(Beginning of Excerpted records)
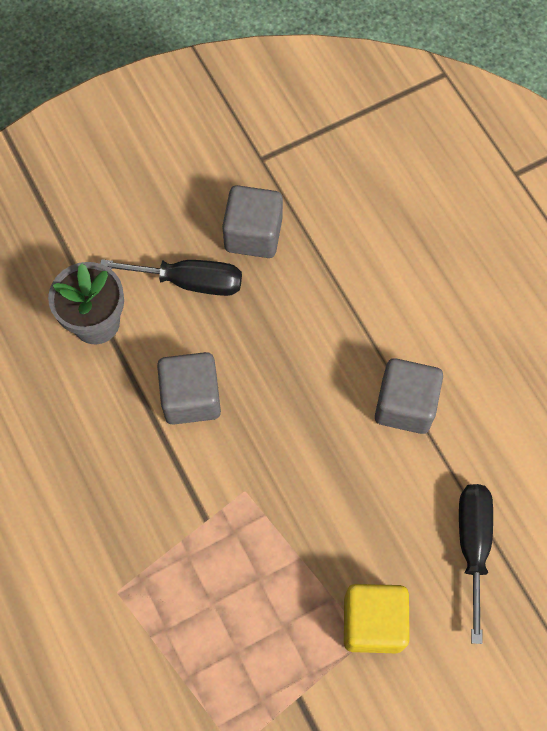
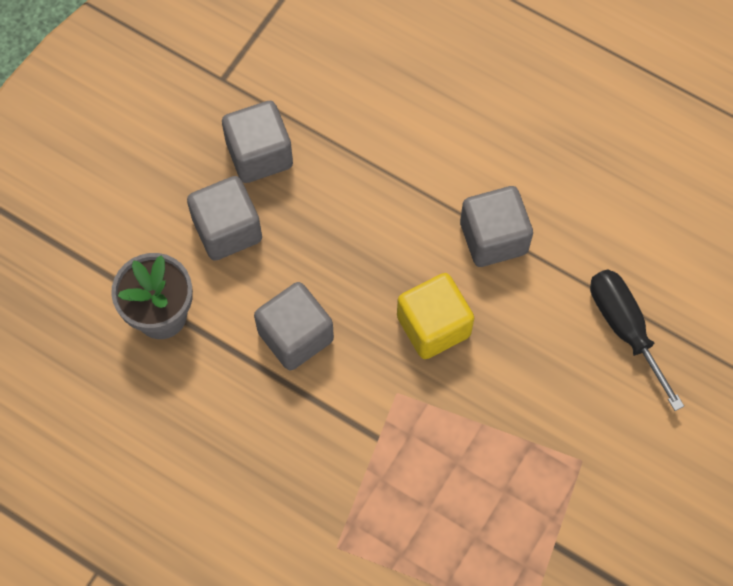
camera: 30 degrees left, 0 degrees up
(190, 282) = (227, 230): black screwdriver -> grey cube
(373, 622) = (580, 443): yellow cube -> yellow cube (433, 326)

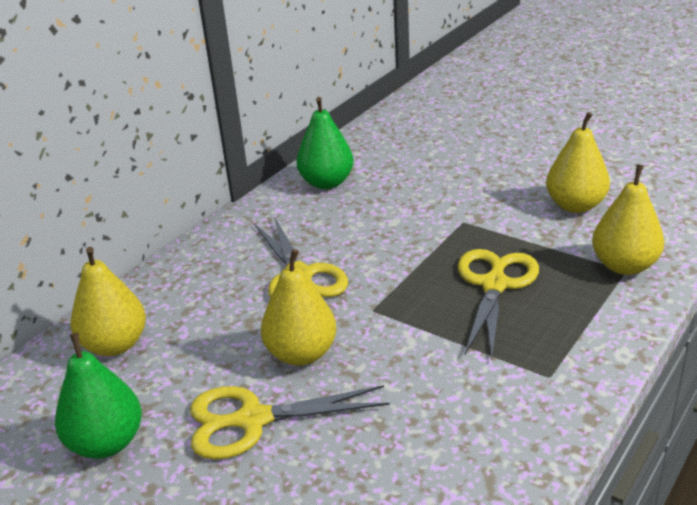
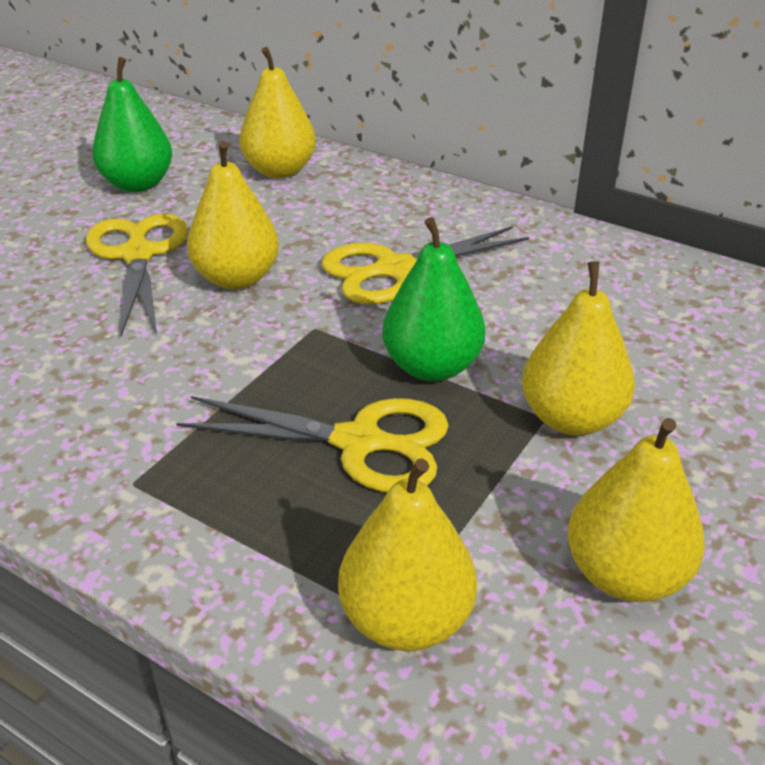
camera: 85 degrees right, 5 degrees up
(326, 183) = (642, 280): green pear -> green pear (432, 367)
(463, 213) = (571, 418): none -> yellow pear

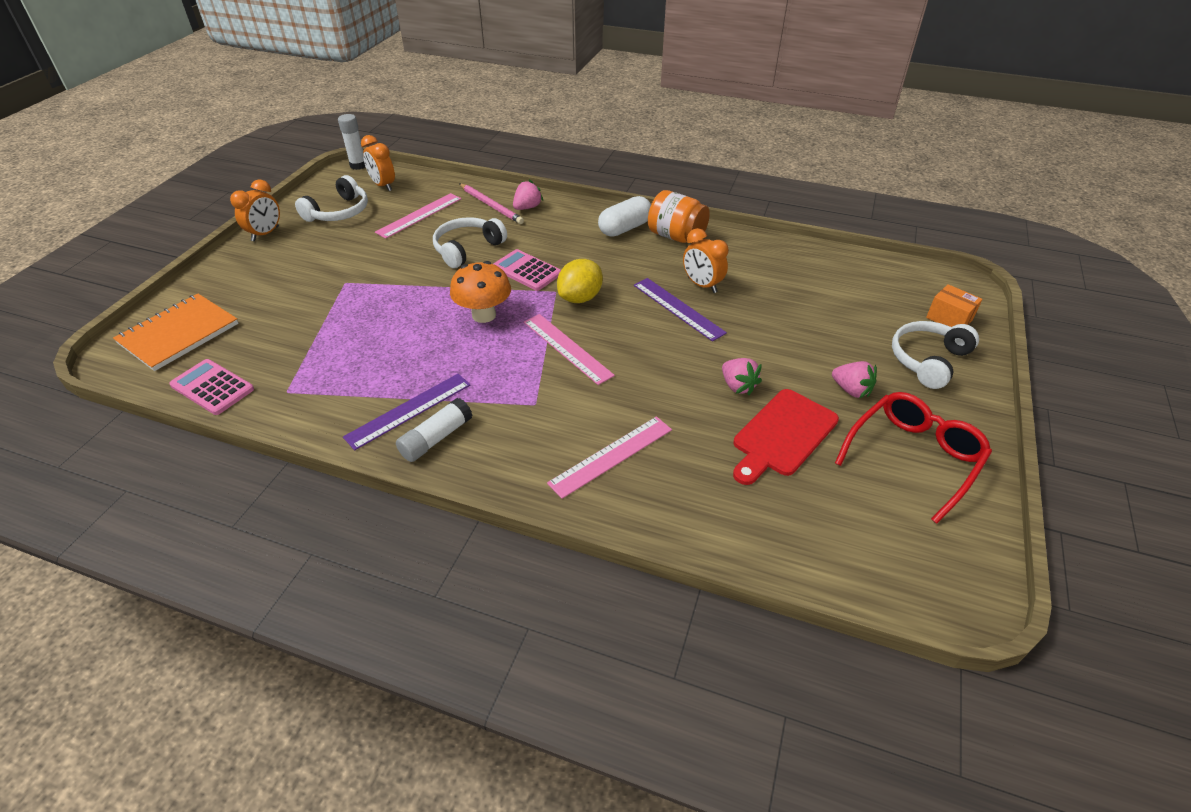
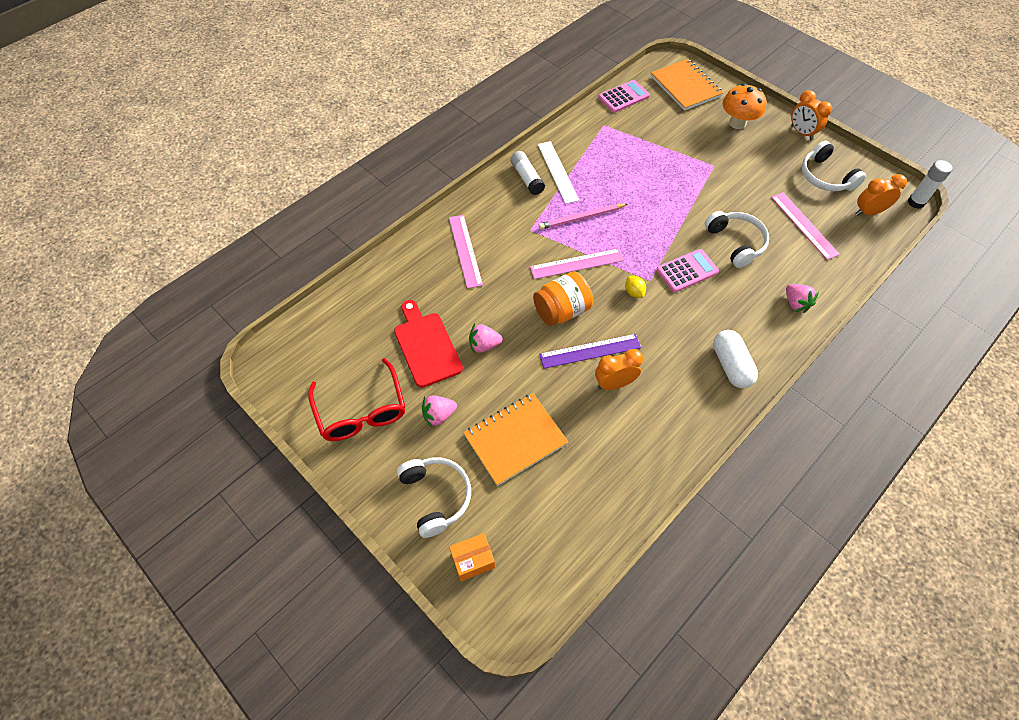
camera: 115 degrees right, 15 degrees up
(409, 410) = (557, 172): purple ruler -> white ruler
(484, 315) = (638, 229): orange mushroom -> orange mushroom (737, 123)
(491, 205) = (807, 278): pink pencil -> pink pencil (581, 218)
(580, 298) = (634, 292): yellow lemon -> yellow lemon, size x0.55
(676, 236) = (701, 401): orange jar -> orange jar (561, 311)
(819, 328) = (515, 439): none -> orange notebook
(End of Excerpted records)
The task:
The answer must be the line containing "(491, 205) = (807, 278): pink" and every line after it to the end of the data, exactly as written.

Reply:
(491, 205) = (807, 278): pink pencil -> pink pencil (581, 218)
(580, 298) = (634, 292): yellow lemon -> yellow lemon, size x0.55
(676, 236) = (701, 401): orange jar -> orange jar (561, 311)
(819, 328) = (515, 439): none -> orange notebook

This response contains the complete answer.